ASSIGNMENT:
All lines in the data bearing the string "screwdriver" should be identified and copied.

Scene change data
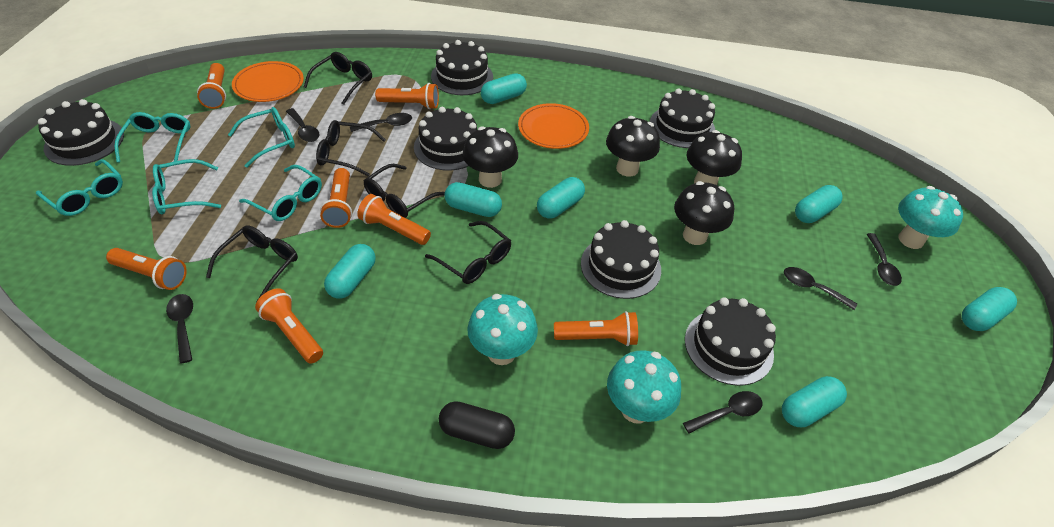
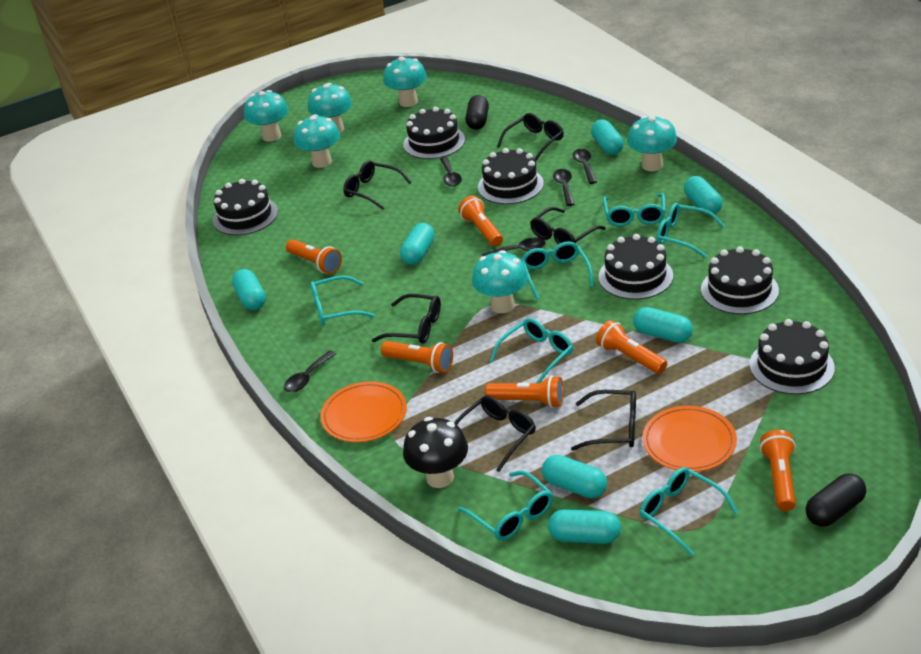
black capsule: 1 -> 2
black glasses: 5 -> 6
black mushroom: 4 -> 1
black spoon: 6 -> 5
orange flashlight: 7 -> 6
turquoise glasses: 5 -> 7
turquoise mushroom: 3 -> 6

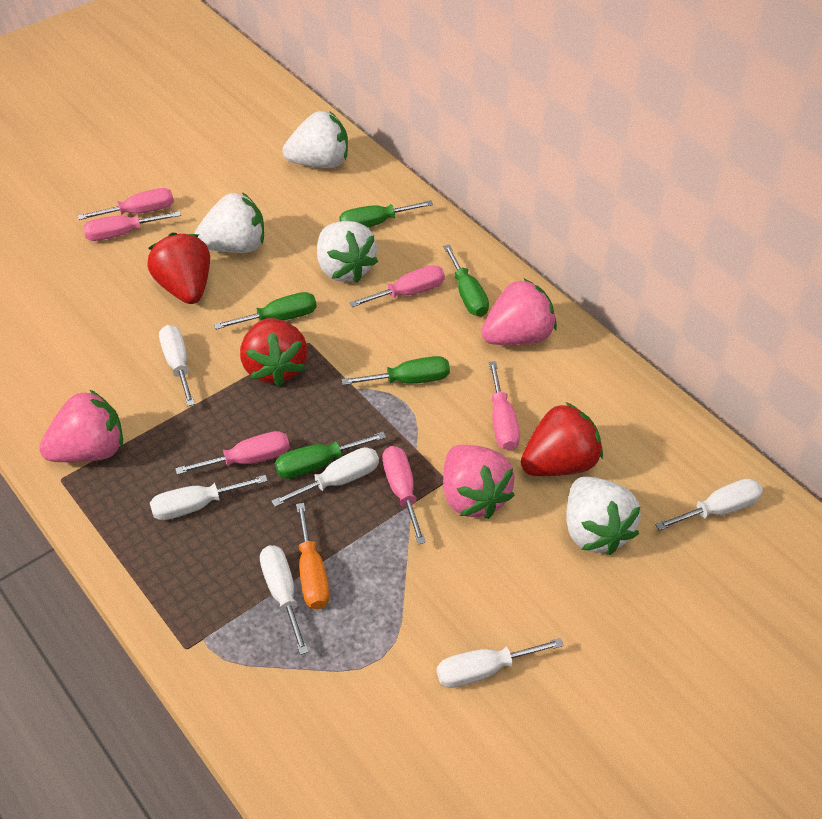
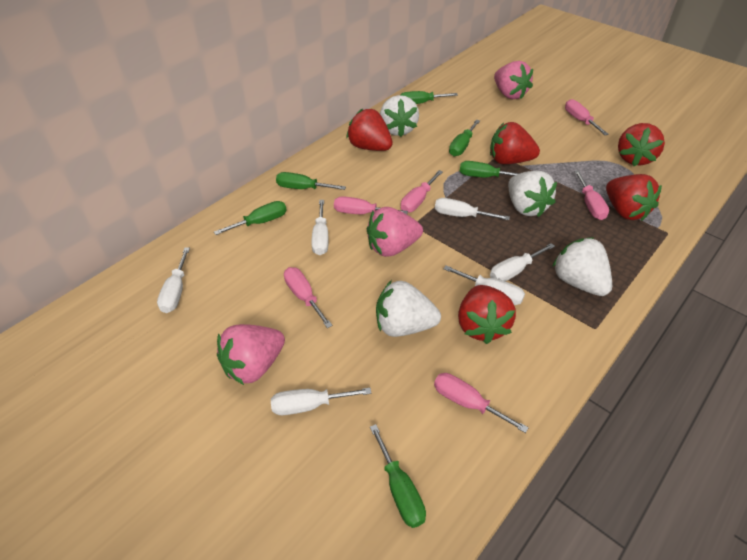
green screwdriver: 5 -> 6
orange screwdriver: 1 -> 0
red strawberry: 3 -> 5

ANSWER TO THIS EXERCISE:
green screwdriver: 5 -> 6
orange screwdriver: 1 -> 0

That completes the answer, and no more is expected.